START Source records

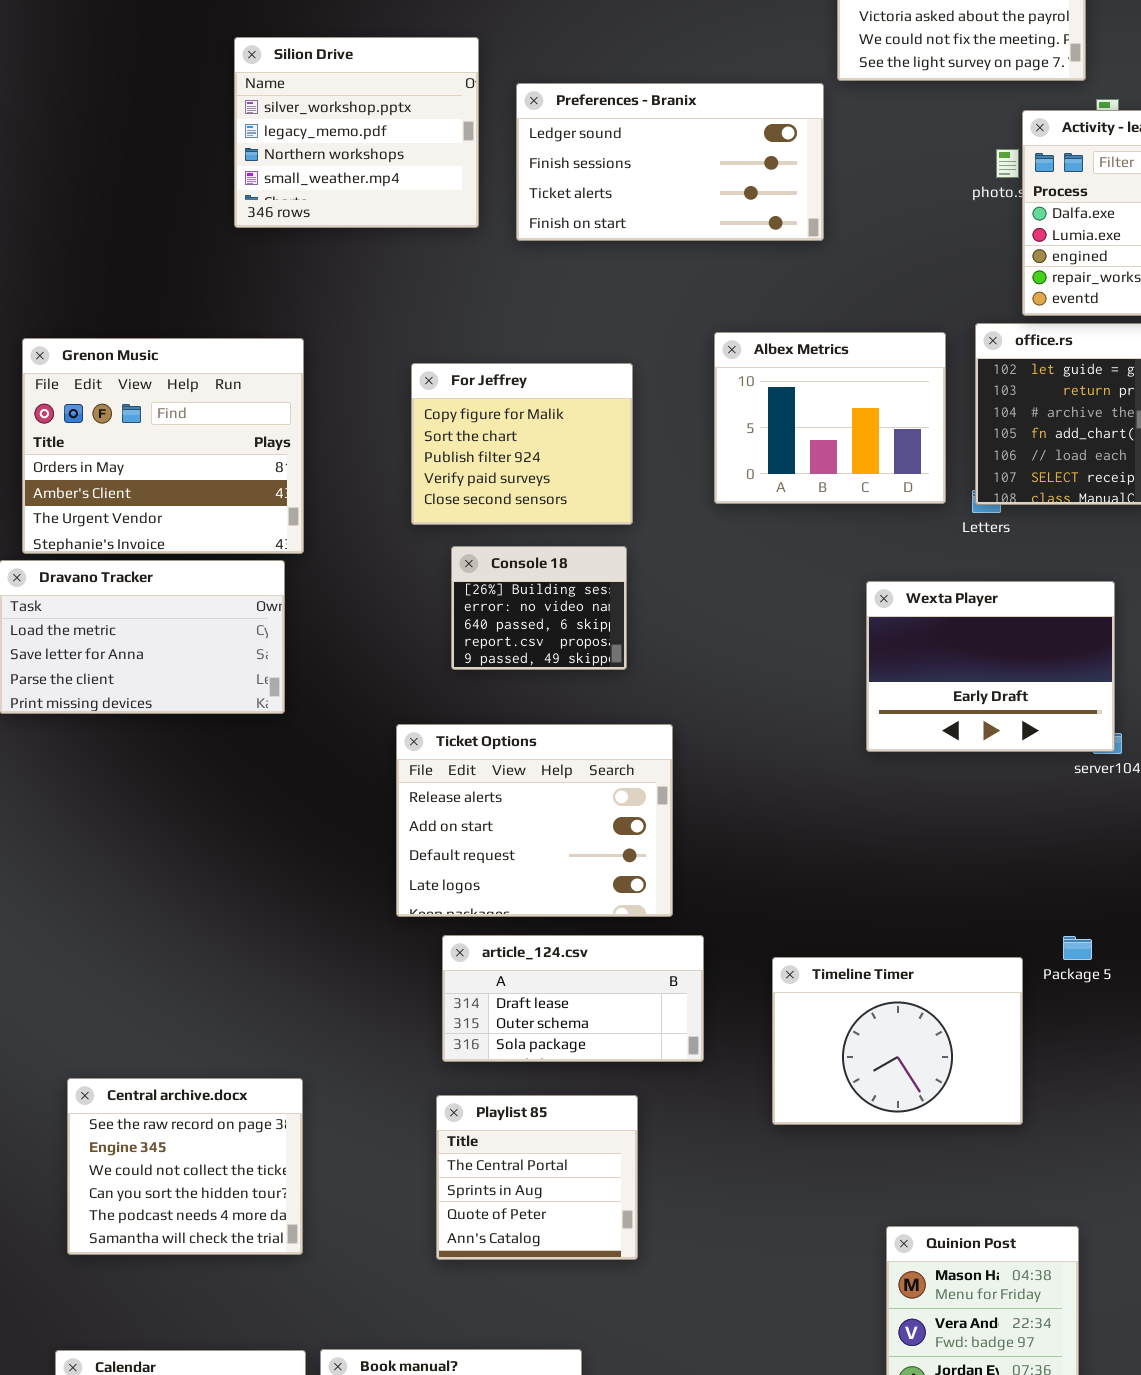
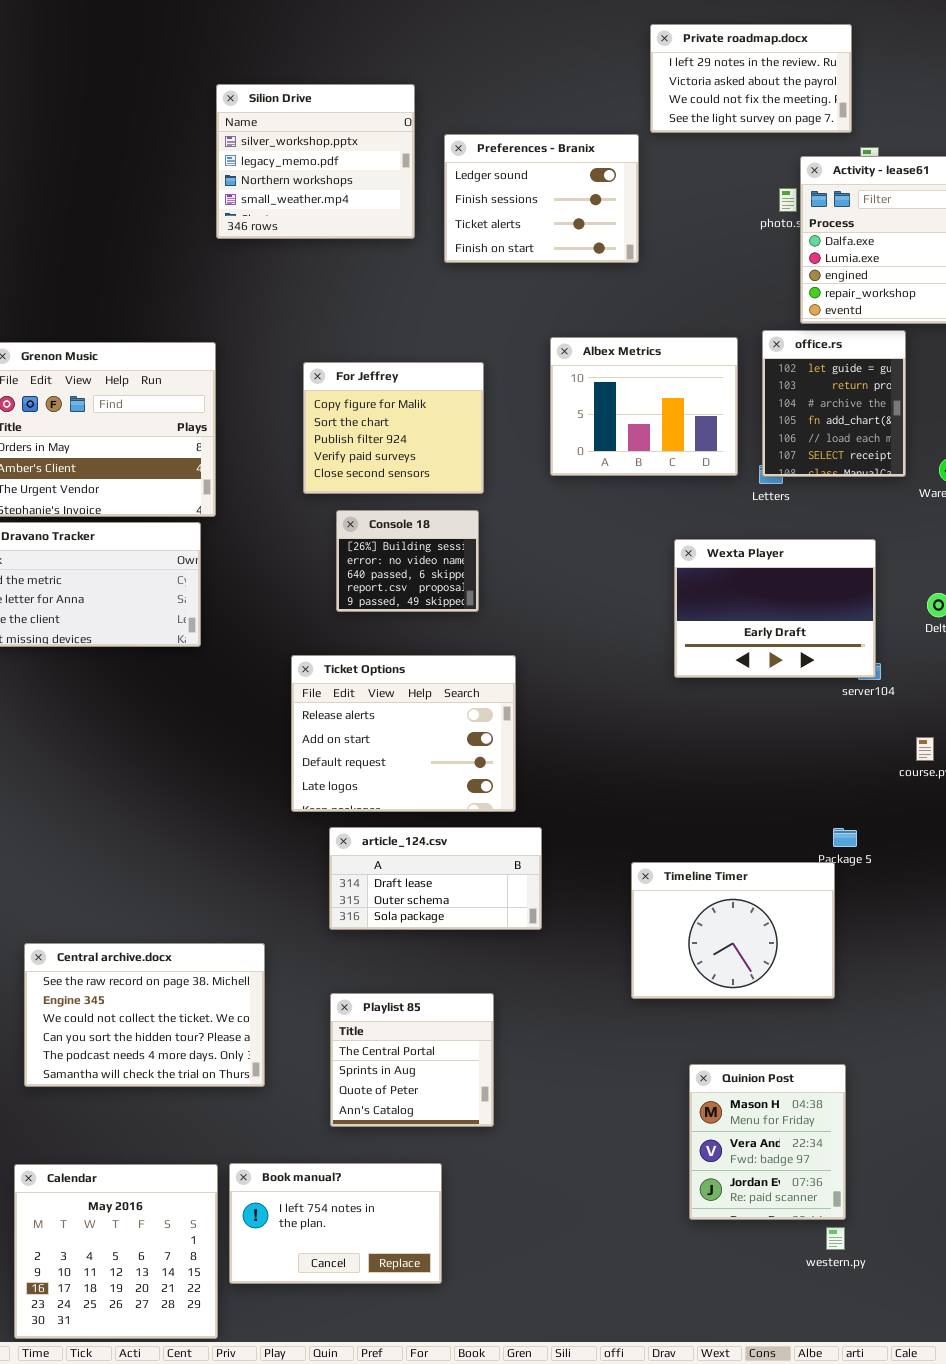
Silion Drive: [234,37,479,228] -> [216,84,415,239], moved
Preferences - Branix: [516,83,824,241] -> [444,134,639,263], resized
Timeline Timer: [772,957,1023,1125] -> [631,862,835,999], moved
Central archive.docx: [67,1078,303,1255] -> [24,943,265,1087], resized
Playlist 85: [436,1095,638,1260] -> [330,993,494,1127], moved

END Source records

Your goal:
Although the records above contain pictures, only their text is to be repeated, exactly as given.

Final answer:
Silion Drive: [234,37,479,228] -> [216,84,415,239], moved
Preferences - Branix: [516,83,824,241] -> [444,134,639,263], resized
Timeline Timer: [772,957,1023,1125] -> [631,862,835,999], moved
Central archive.docx: [67,1078,303,1255] -> [24,943,265,1087], resized
Playlist 85: [436,1095,638,1260] -> [330,993,494,1127], moved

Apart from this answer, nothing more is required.